Find the line holding "camera: 105 degrees left, 5 degrees up" in the entries below. Give it again exactly, along with every line after it up to and including the line holding "(173, 97) = (159, 601): black".

---- Given data

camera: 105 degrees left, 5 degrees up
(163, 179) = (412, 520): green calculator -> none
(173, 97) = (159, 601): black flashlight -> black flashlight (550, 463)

--------
---- Given data

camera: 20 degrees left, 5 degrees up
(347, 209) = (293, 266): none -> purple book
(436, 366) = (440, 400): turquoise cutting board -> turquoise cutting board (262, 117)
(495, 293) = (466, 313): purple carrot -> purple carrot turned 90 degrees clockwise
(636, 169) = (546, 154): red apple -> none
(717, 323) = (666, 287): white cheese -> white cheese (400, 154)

--------

Response to the task
camera: 105 degrees left, 5 degrees up
(163, 179) = (412, 520): green calculator -> none
(173, 97) = (159, 601): black flashlight -> black flashlight (550, 463)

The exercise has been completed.